* Work instructions:
Which lines of the entries below run from the one holding "green vase [51,191,163,387]" to the one holding "none -> pink trophy [418,235,512,361]", inclusive? Set down exactly those lines and no others.

* Extracted records:
<<<<

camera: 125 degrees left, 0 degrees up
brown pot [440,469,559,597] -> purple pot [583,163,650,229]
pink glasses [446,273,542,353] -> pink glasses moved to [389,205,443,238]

>>>>
<<<<

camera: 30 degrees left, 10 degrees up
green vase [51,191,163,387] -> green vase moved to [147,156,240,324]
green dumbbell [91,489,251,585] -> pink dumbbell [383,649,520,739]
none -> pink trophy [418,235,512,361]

>>>>

* Answer box:
green vase [51,191,163,387] -> green vase moved to [147,156,240,324]
green dumbbell [91,489,251,585] -> pink dumbbell [383,649,520,739]
none -> pink trophy [418,235,512,361]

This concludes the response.